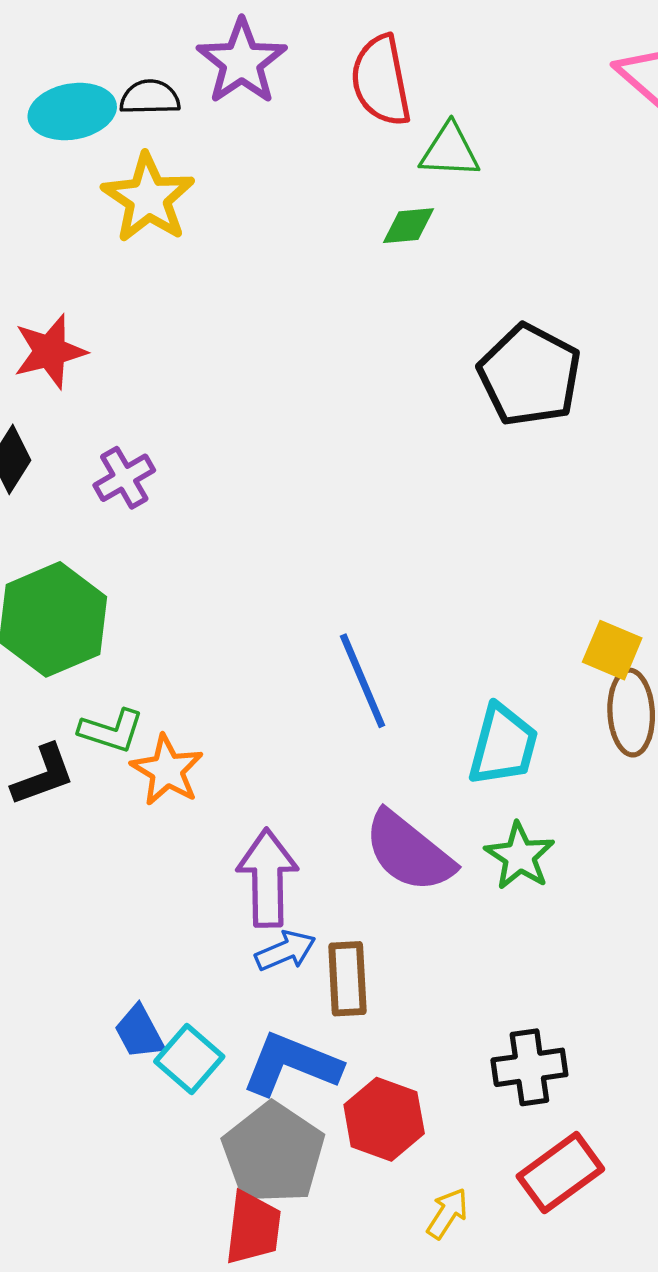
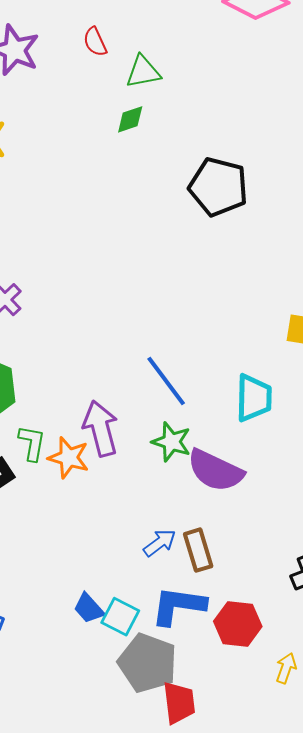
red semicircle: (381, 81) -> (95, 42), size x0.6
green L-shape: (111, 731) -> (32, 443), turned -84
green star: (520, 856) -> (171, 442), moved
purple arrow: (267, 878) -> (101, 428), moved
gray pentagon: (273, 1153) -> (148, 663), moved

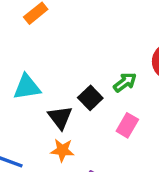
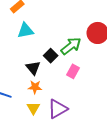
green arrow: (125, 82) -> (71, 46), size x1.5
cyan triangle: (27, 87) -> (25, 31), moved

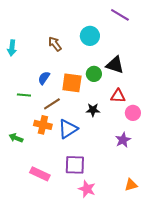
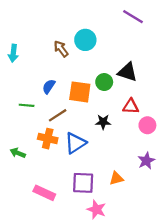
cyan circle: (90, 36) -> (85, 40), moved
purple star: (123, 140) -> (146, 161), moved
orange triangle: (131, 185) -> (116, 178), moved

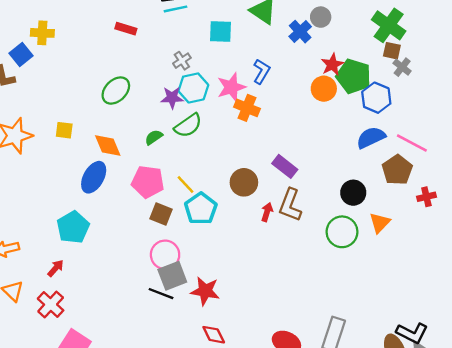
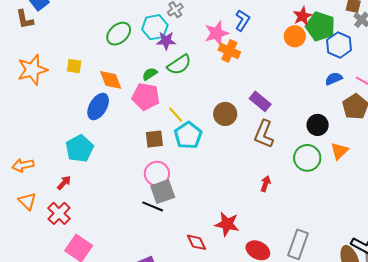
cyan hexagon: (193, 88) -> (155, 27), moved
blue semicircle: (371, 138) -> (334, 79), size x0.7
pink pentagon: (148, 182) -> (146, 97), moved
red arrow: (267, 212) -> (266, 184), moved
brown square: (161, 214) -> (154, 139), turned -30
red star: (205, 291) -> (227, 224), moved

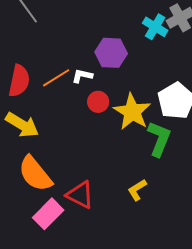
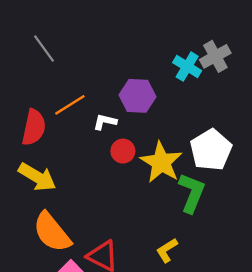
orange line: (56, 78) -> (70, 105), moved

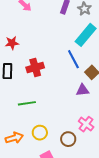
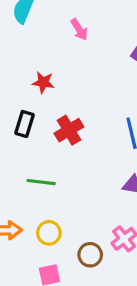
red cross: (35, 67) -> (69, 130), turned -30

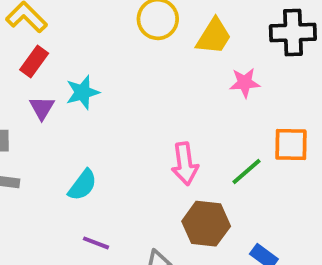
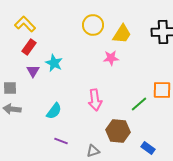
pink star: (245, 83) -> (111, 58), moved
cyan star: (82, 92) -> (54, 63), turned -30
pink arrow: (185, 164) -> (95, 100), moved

____________

Count every line in the listing that holds the word "purple". Report the count and nothing else.

2